--- Listed records Enclosed Below ---

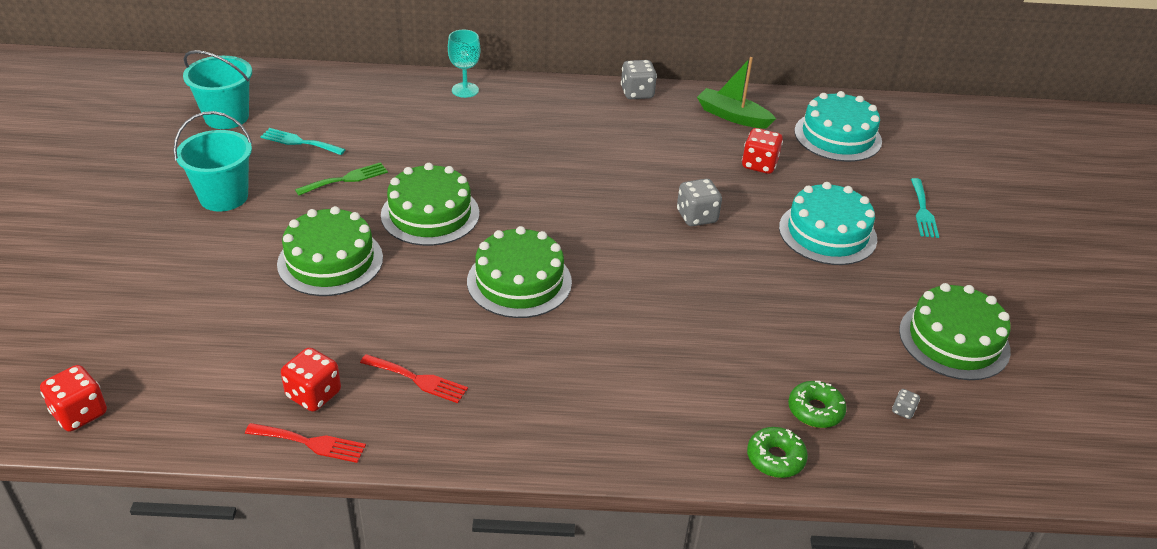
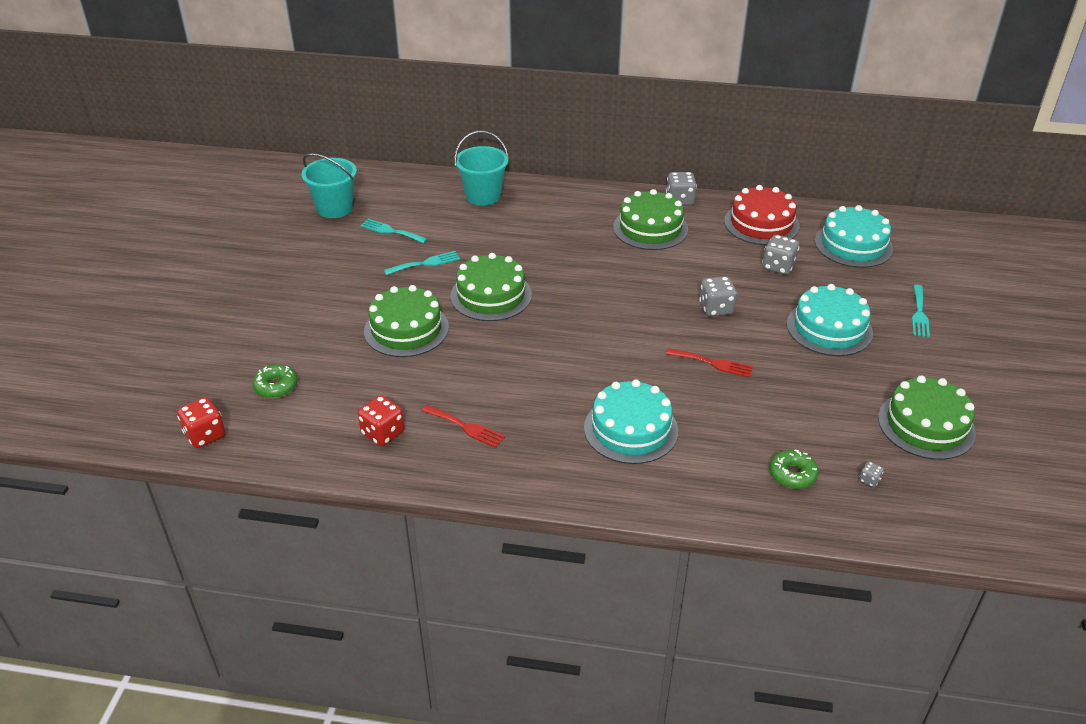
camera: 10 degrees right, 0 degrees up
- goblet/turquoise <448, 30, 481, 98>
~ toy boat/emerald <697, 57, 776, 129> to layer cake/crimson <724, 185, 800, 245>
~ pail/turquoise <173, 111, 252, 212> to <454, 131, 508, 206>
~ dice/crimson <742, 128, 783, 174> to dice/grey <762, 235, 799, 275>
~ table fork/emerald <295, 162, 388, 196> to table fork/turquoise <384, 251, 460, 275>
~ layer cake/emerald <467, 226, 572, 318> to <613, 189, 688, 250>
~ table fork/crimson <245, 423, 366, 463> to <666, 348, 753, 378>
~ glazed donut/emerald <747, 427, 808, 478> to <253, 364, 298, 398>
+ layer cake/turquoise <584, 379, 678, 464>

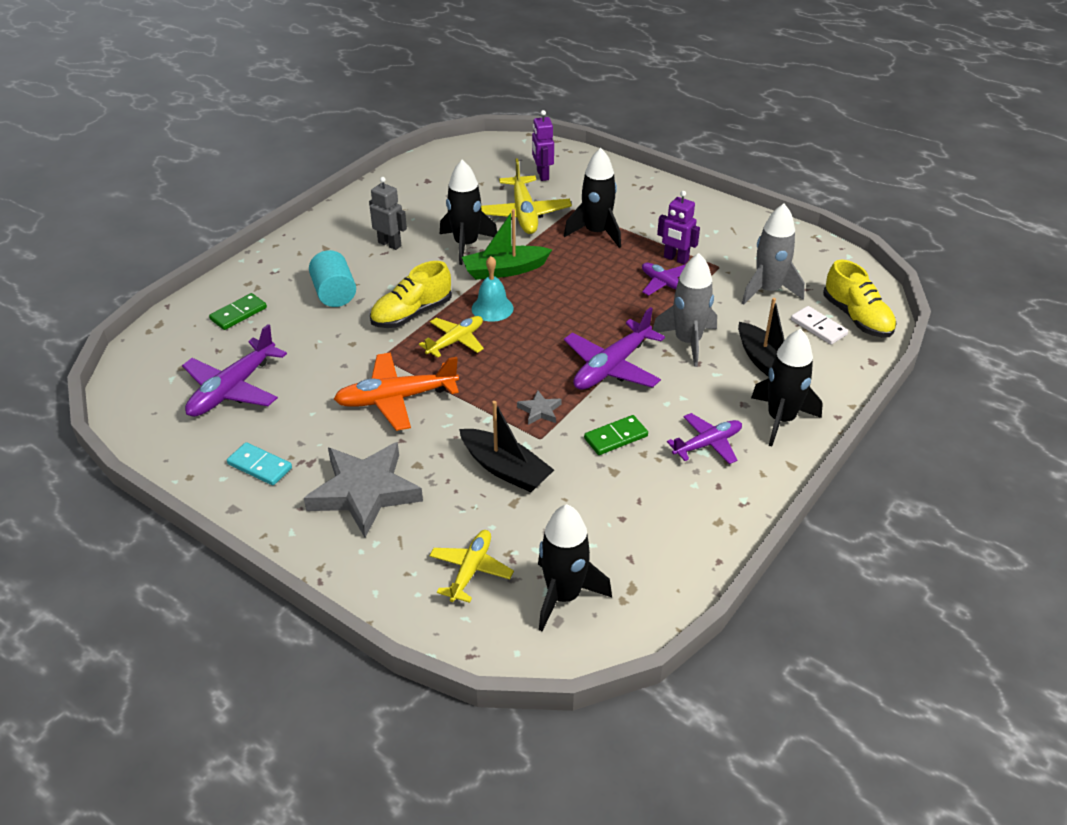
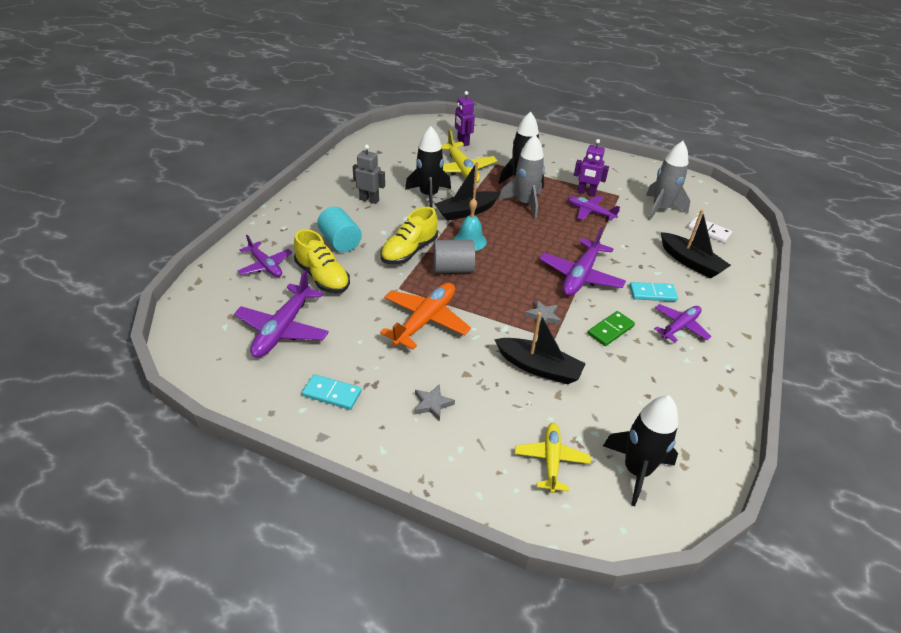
camera: 15 degrees left, 0 degrees up
~ toy boat/emerald <462, 209, 553, 280> to toy boat/jet-black <435, 162, 500, 221>
~ spaceship/grey <653, 253, 717, 367> to <499, 135, 545, 219>
~ shoe/yellow <823, 260, 897, 337> to <294, 229, 350, 293>
~ domino piece/emerald <209, 293, 267, 330> to plane/purple <238, 235, 292, 277>
~ plane/yellow <419, 316, 484, 358> to solid cylinder/grey <433, 240, 475, 273>
- spaceship/jet-black <751, 329, 823, 446>
~ plane/orange-coloured <334, 353, 459, 431> = <380, 283, 471, 349> 150 degrees clockwise
~ star shape/grey <304, 442, 423, 538> = <414, 384, 455, 421> x0.42
+ domino piece/turquoise <629, 282, 678, 301>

--- End of Enclosed Listed records ---

> Your assignment
Reproduce exactly the lines above from the line with "189, 688, 250>" to the line with "364, 298, 398>", including both, and add nothing.

> Exercise solution
~ layer cake/emerald <467, 226, 572, 318> to <613, 189, 688, 250>
~ table fork/crimson <245, 423, 366, 463> to <666, 348, 753, 378>
~ glazed donut/emerald <747, 427, 808, 478> to <253, 364, 298, 398>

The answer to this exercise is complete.